● **WORK INSTRUCTIONS**: The lines to copy from the listing below are those that contain the string "green".

● **RECORDS FOR THIS TASK**:
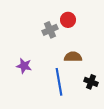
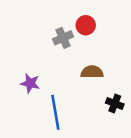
blue line: (59, 82) -> (55, 112), moved

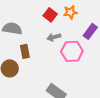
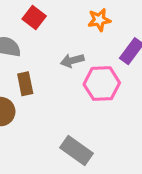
red square: (50, 15) -> (34, 17), moved

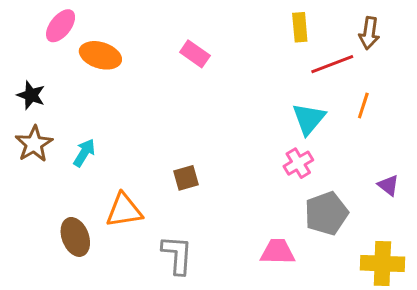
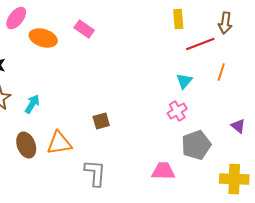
pink rectangle: (195, 54) -> (84, 29), moved
cyan triangle: (309, 119) -> (184, 81), size x0.7
brown ellipse: (75, 237) -> (26, 145), moved

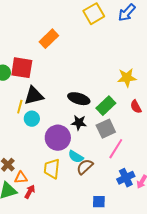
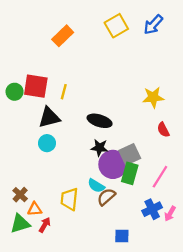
orange rectangle: (49, 39) -> (63, 36), moved
green rectangle: (106, 106) -> (130, 173), moved, turned -30
yellow line: (20, 107) -> (64, 92), moved
purple circle: (58, 138) -> (113, 164), moved
pink line: (116, 149) -> (160, 177), moved

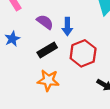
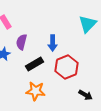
purple semicircle: (45, 22) -> (22, 42), moved, turned -112

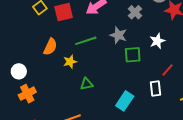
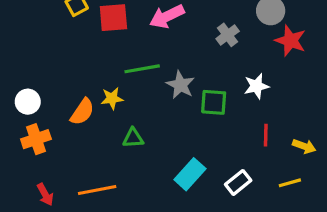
gray star: (118, 35) -> (180, 85), moved
orange semicircle: (50, 47) -> (82, 112), moved
red line: (168, 70) -> (266, 135), turned -48
white rectangle: (155, 88) -> (238, 182), moved, turned 49

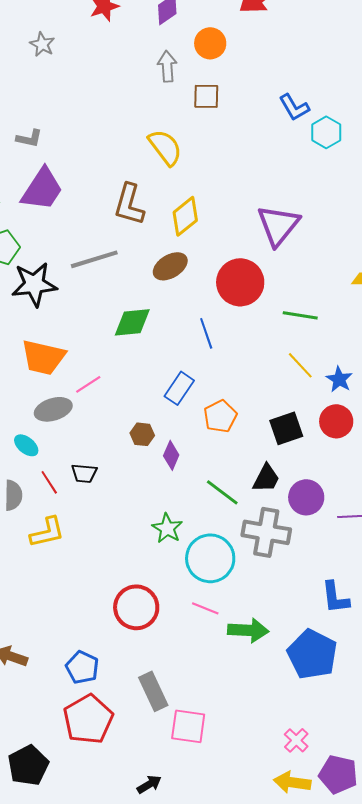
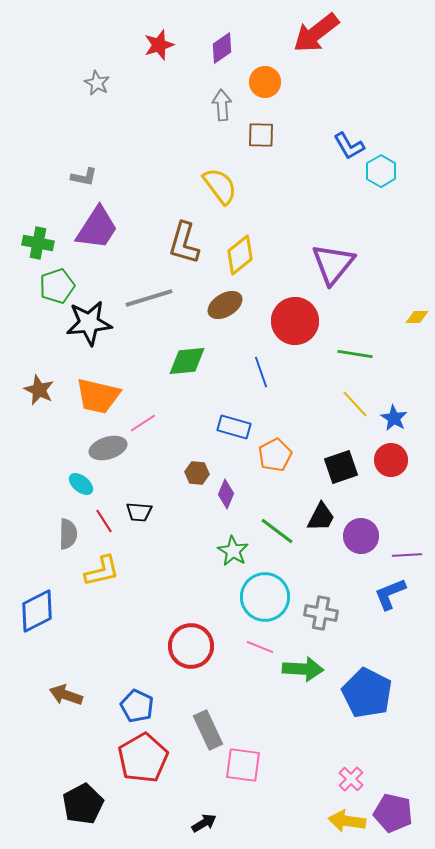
blue rectangle: (179, 388) -> (234, 427), turned 72
green star: (167, 528) -> (233, 551), moved
gray cross: (266, 532) -> (321, 613), moved, size x0.7
blue L-shape: (335, 597) -> (390, 594), moved, turned 75

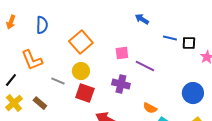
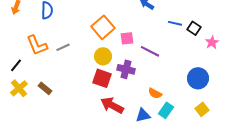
orange square: (81, 42) -> (103, 27), moved
black square: (189, 43) -> (194, 28), turned 32
yellow circle: (81, 71) -> (103, 56), moved
gray line: (58, 81) -> (63, 47), moved, turned -48
red square: (85, 93) -> (102, 78), moved

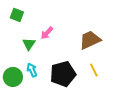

● **ANSWER BOX**:
green rectangle: (106, 106) -> (130, 173), moved, turned -30
green star: (167, 528) -> (233, 551), moved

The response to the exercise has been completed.